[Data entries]
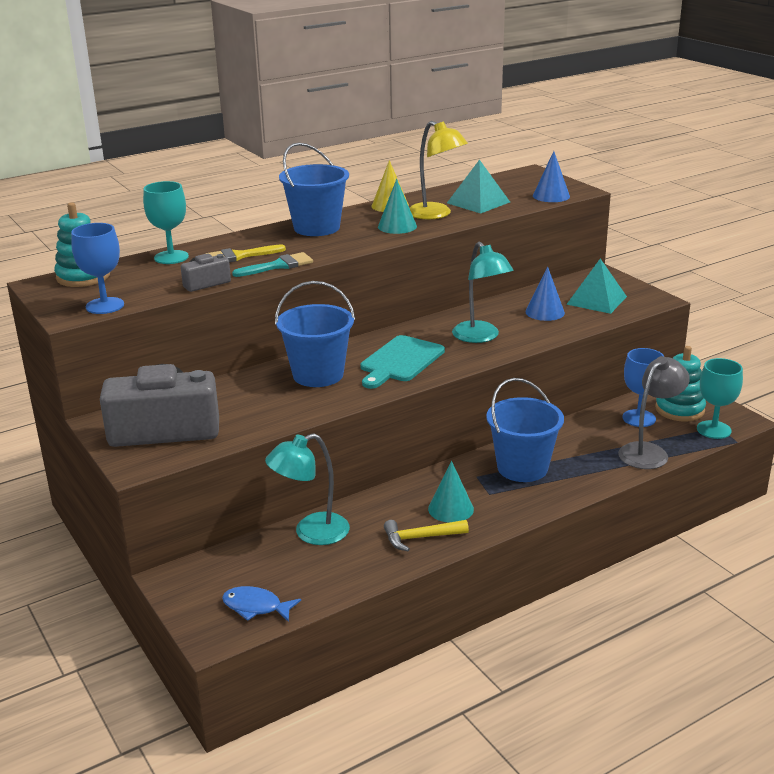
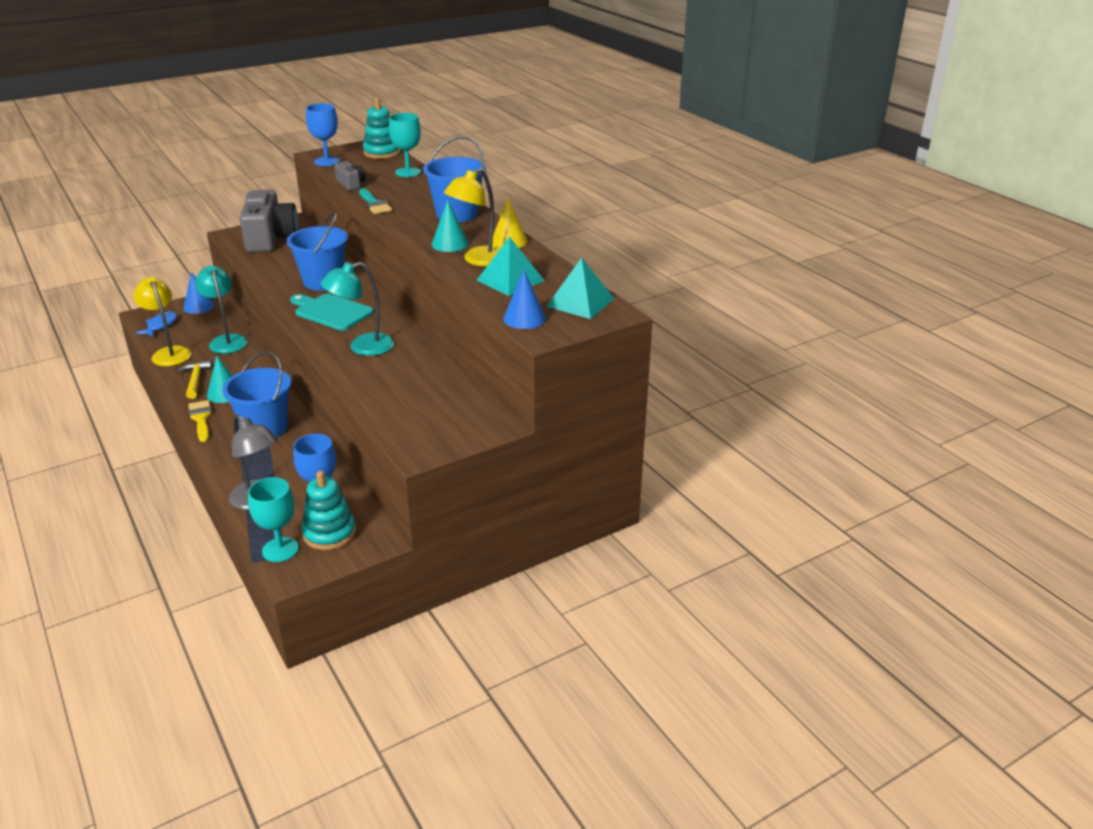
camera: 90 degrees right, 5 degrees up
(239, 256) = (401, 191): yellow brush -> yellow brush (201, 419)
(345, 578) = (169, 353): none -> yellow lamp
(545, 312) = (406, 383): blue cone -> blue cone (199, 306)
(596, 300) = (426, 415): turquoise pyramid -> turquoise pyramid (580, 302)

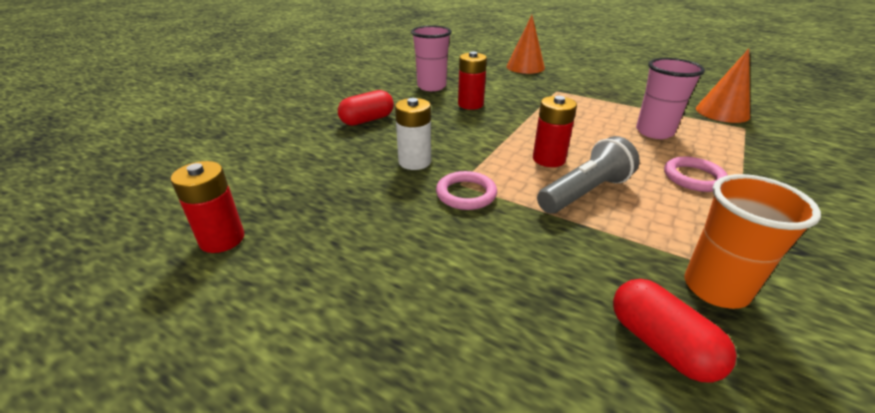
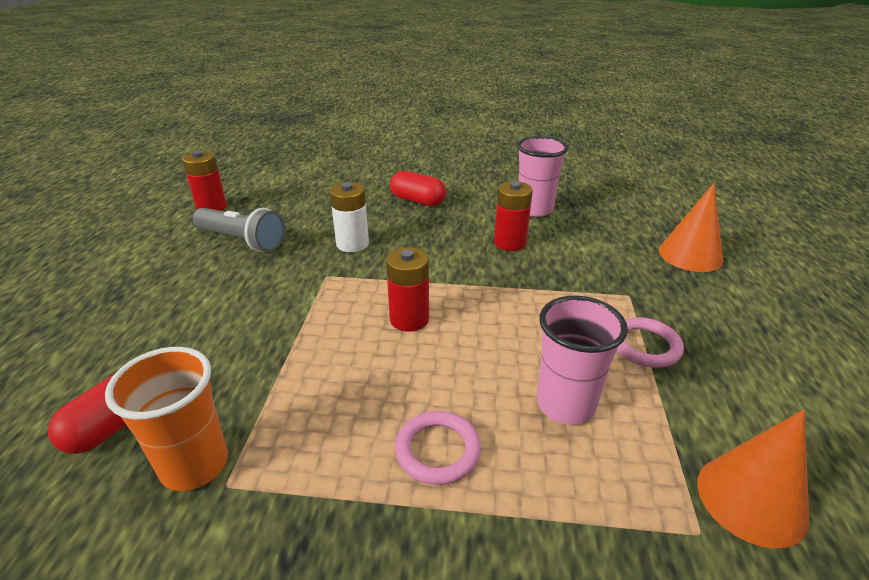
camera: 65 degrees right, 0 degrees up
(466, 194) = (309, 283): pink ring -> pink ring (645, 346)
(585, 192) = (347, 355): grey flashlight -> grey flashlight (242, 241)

---

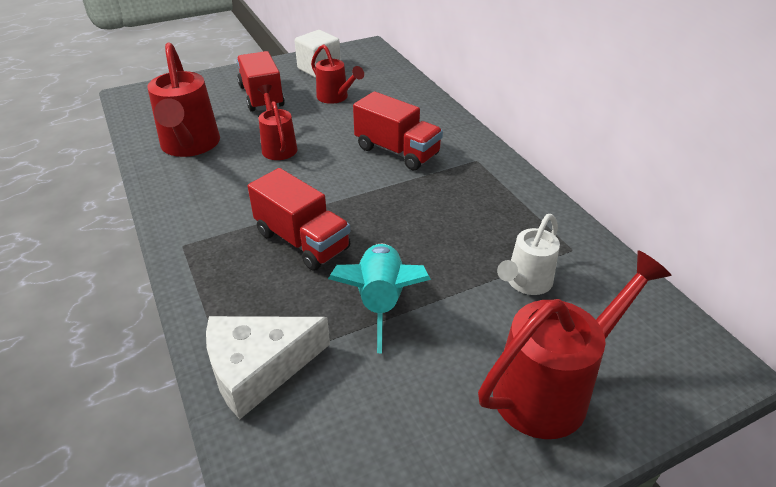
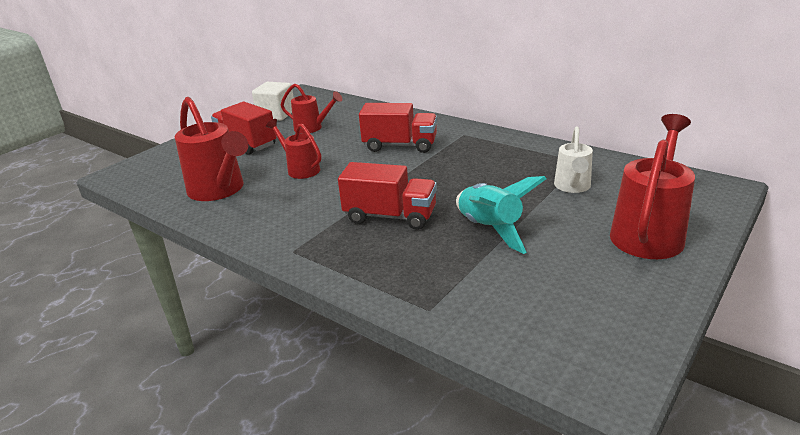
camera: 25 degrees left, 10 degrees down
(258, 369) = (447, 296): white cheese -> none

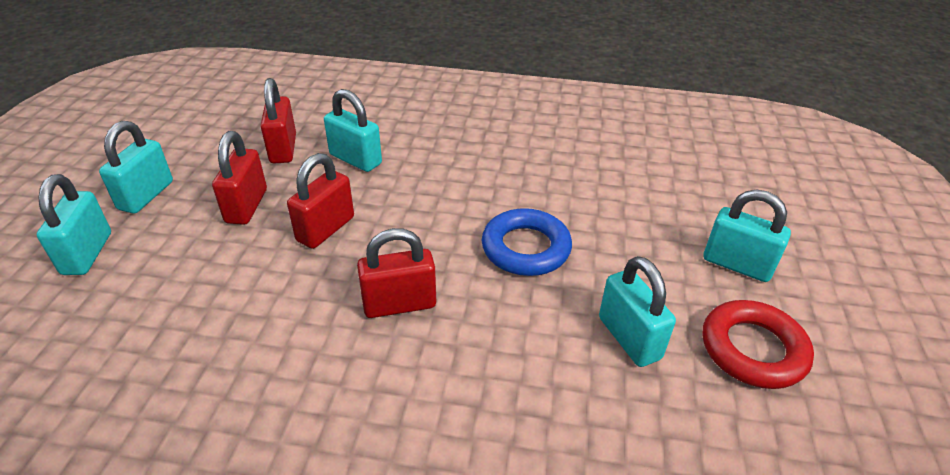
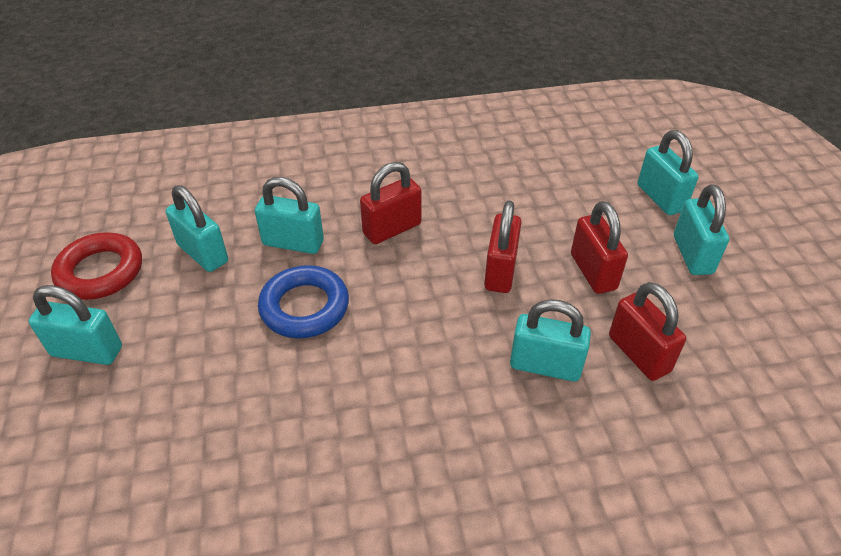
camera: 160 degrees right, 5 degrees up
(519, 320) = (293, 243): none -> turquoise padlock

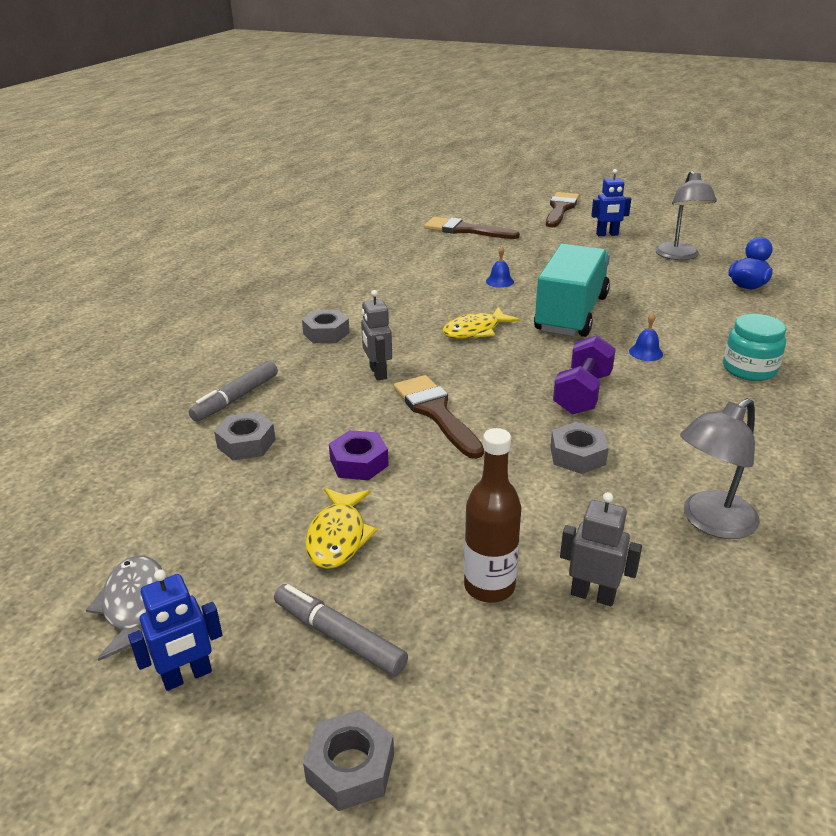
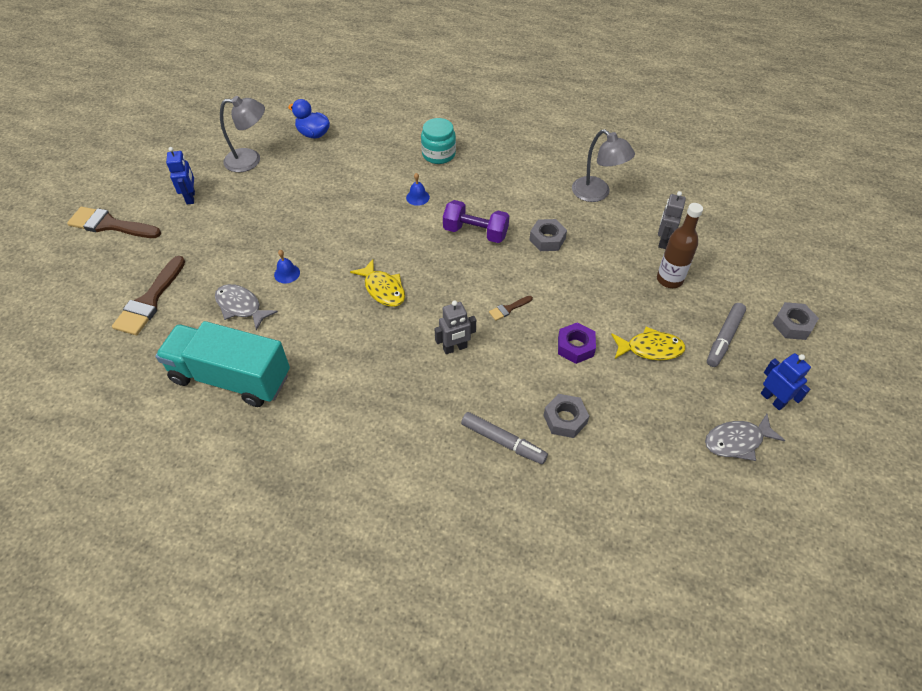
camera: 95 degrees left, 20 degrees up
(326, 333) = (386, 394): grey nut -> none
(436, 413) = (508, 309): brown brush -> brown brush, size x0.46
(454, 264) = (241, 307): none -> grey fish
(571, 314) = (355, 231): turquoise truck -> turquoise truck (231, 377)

---

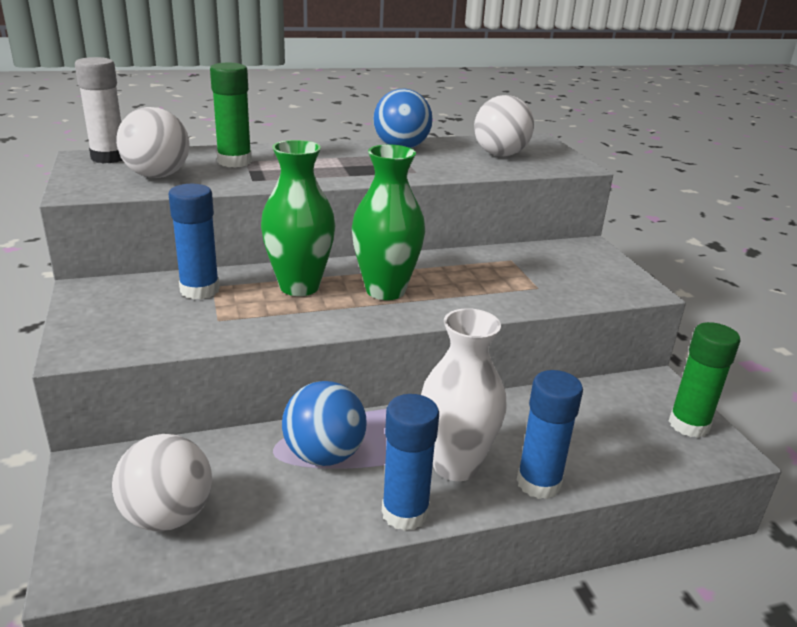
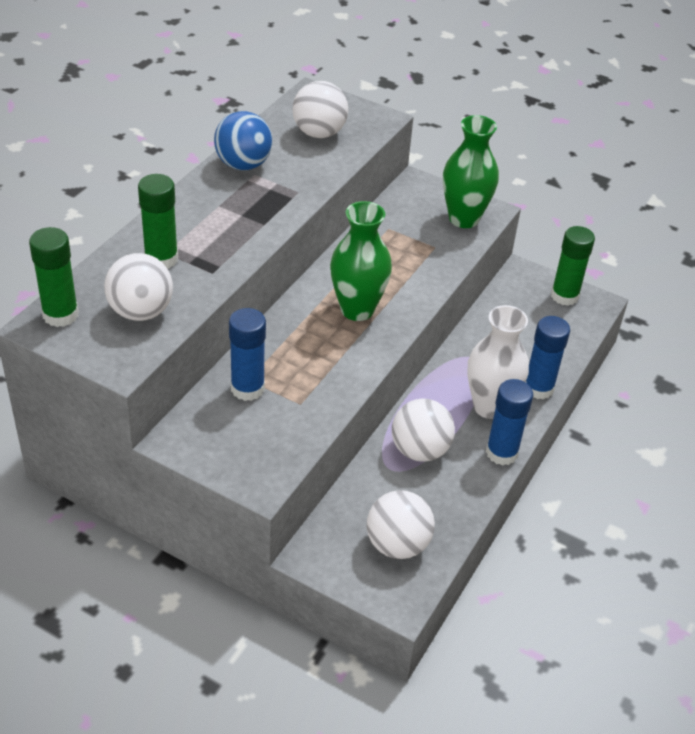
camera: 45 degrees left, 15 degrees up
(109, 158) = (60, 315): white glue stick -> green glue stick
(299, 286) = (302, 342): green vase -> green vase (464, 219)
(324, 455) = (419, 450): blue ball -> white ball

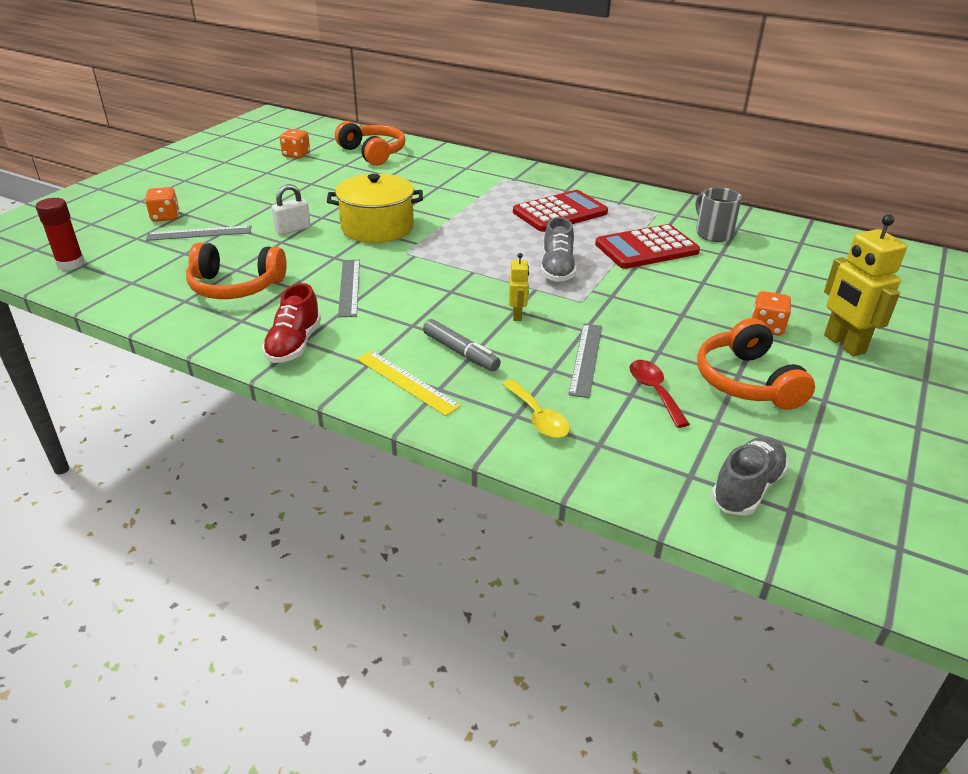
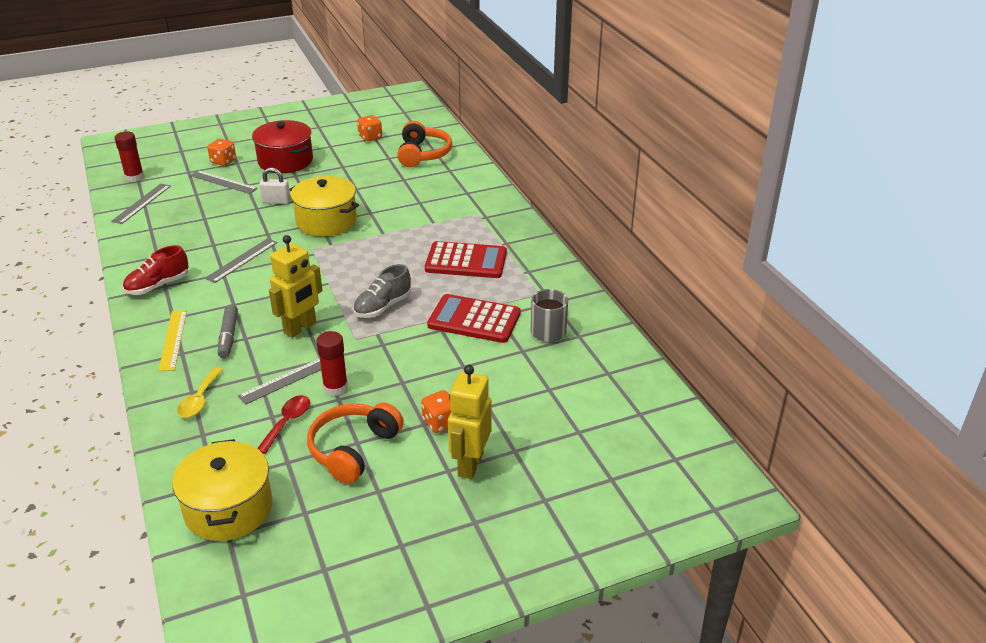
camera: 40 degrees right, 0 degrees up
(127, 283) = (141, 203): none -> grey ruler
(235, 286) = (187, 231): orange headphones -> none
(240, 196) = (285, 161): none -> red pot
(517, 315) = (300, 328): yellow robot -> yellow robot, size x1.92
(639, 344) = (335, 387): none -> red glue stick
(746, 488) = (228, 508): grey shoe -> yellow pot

__Exercise__
Your answer should consist of each line of the data above in which the word "degrees" occurs.

__Task response__
camera: 90 degrees right, 5 degrees up
camera: 65 degrees right, 0 degrees up
camera: 25 degrees left, 10 degrees down
camera: 160 degrees right, 5 degrees up
camera: 95 degrees left, 20 degrees up
camera: 45 degrees left, 15 degrees up
camera: 40 degrees right, 0 degrees up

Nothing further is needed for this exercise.